TASK PROMPT: In the data below, find each line containing the string "VEXT" and return it.
[INPUT DATA]
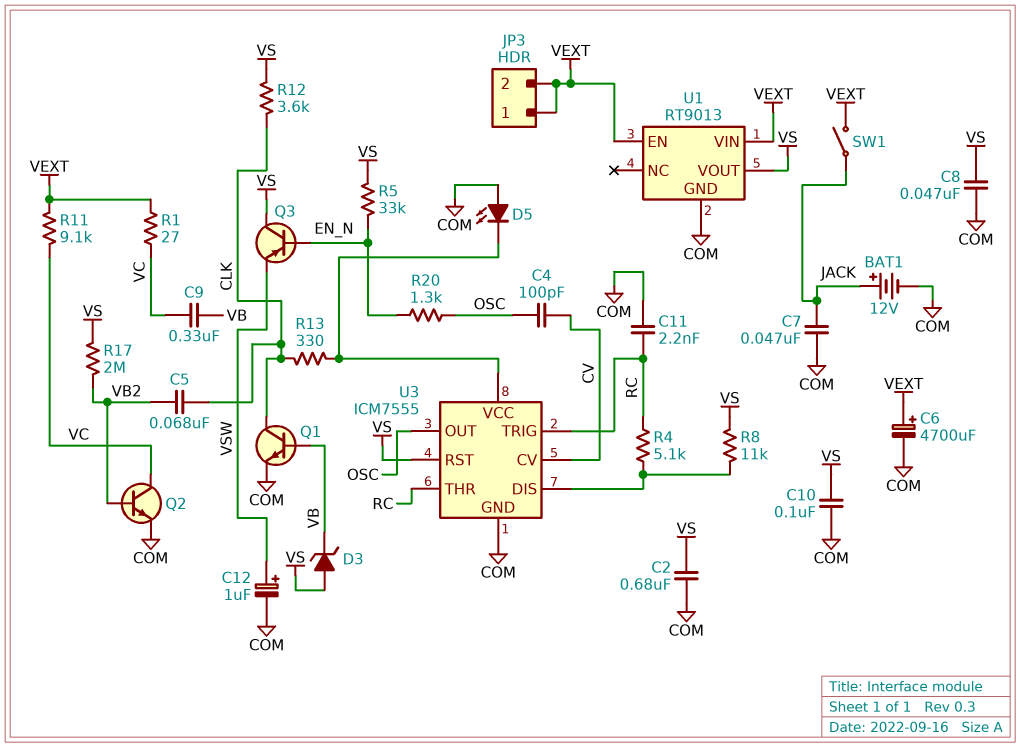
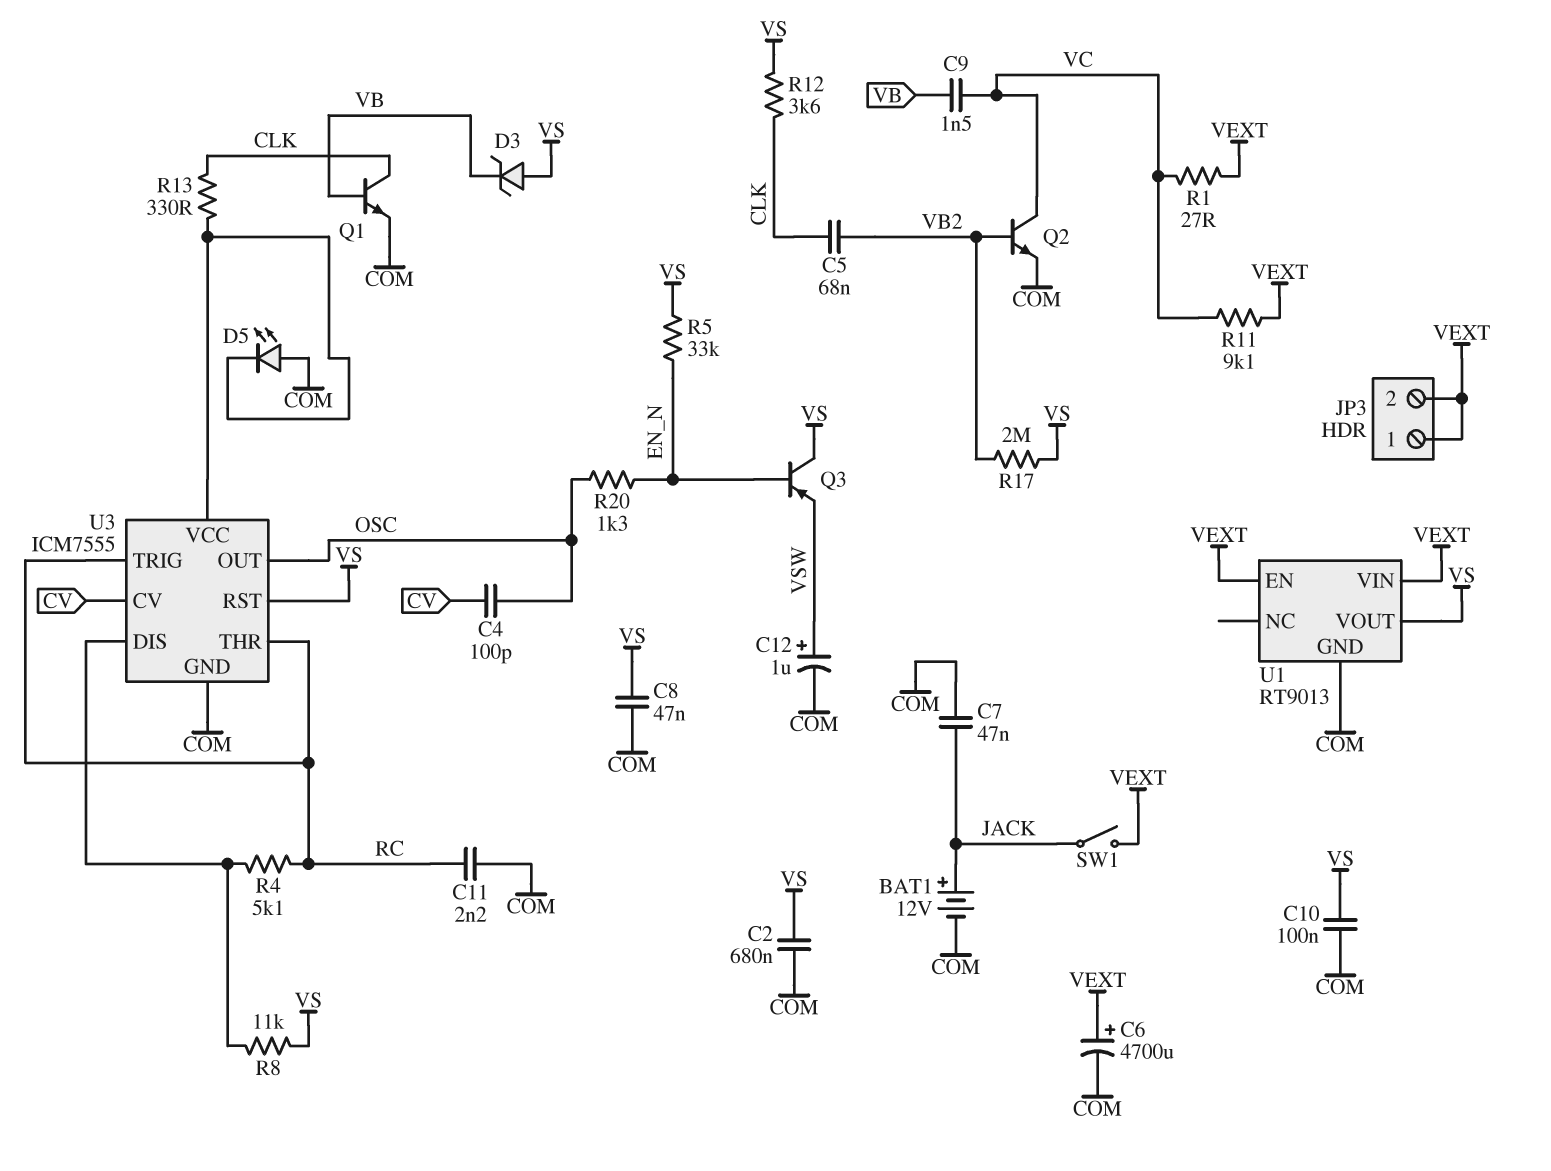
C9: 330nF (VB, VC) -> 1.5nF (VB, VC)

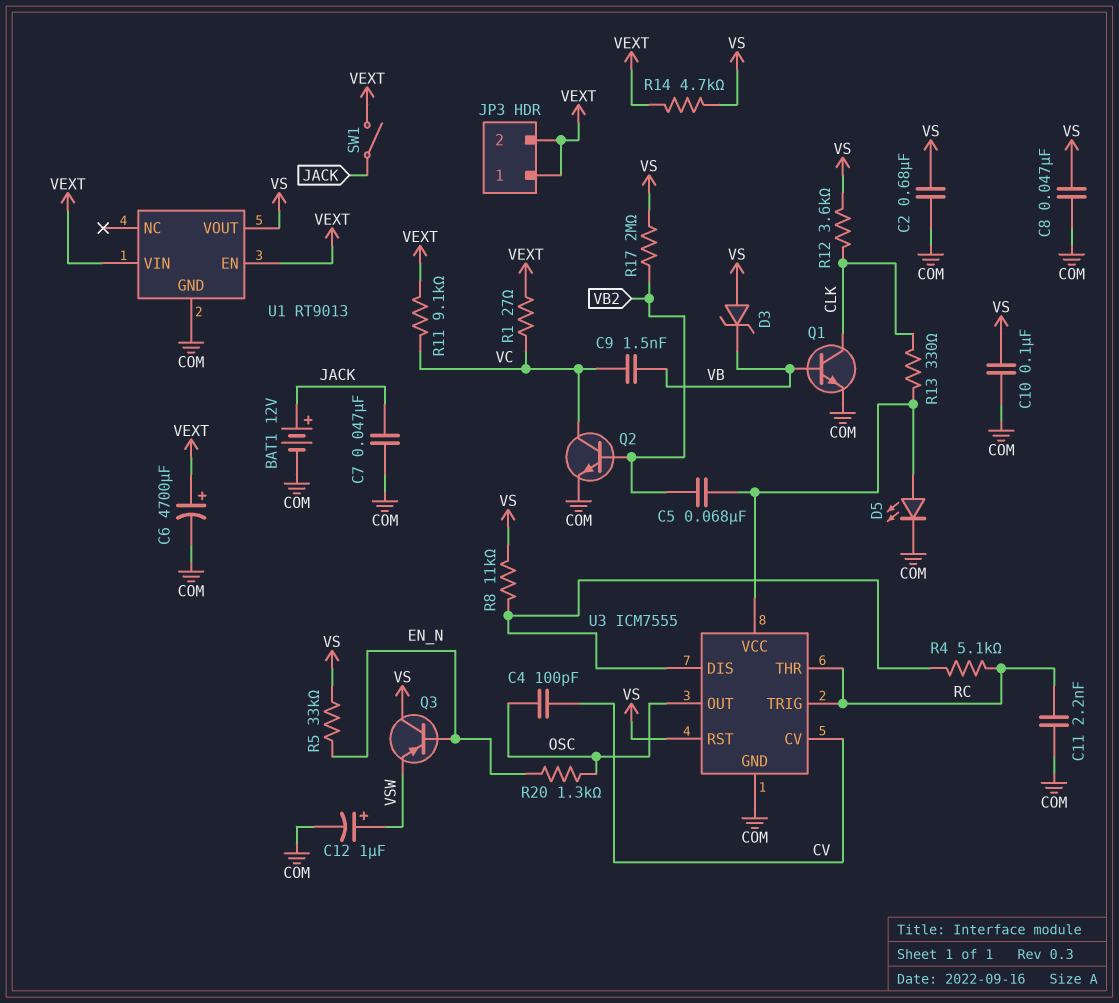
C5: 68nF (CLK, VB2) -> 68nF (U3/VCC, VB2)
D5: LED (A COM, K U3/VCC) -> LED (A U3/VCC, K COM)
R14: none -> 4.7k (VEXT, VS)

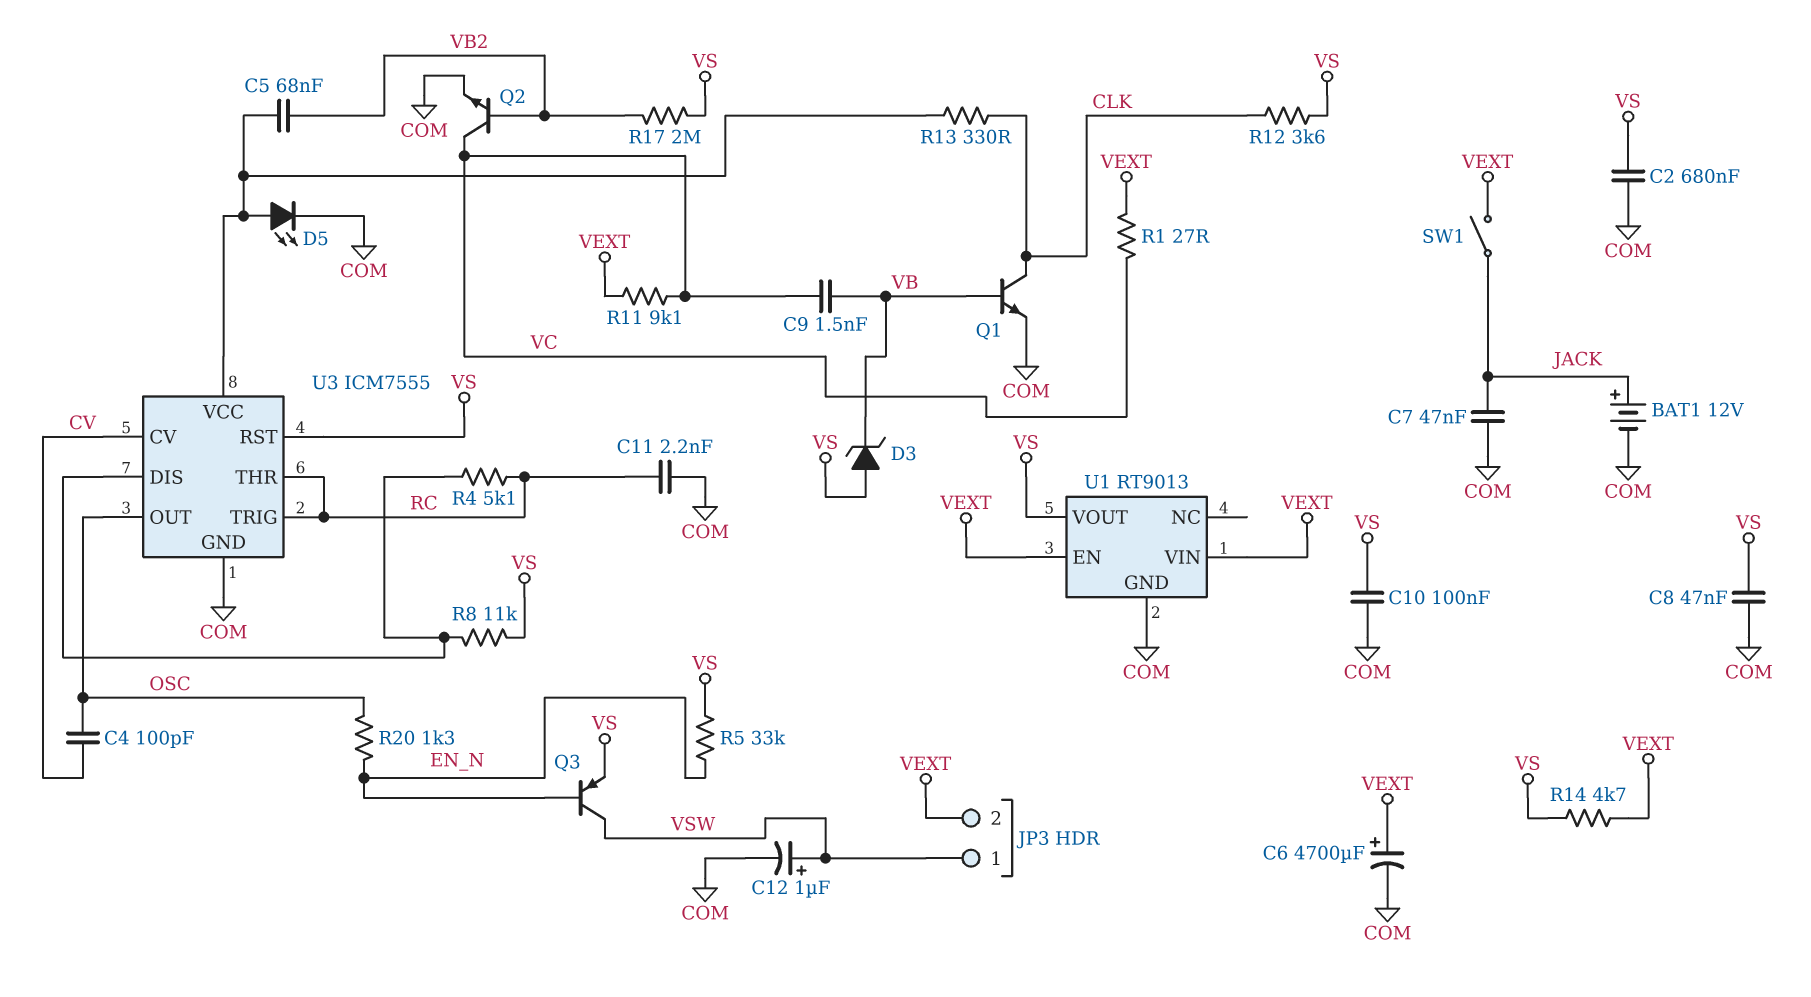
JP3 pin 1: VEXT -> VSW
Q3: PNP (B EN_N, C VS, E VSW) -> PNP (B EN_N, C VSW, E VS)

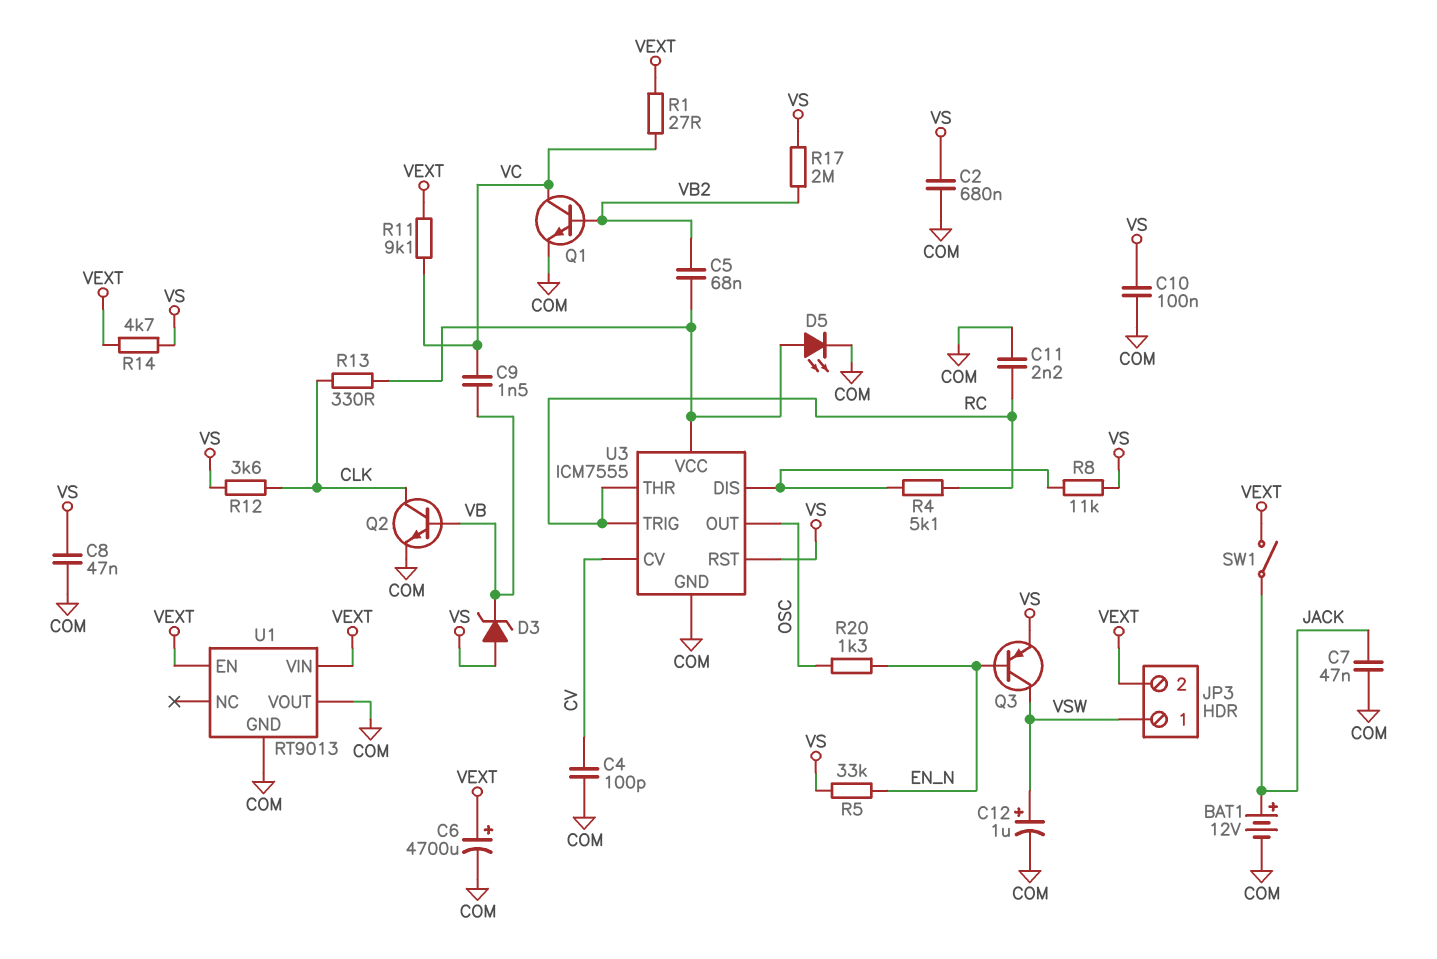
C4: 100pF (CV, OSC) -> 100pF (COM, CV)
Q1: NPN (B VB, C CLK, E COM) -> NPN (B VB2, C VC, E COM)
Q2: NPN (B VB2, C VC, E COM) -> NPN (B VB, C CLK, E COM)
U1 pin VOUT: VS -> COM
[/INPUT DATA]
SOLUTION TO THE EXERCISE:
R14: none -> 4.7k (VEXT, VS)
JP3 pin 1: VEXT -> VSW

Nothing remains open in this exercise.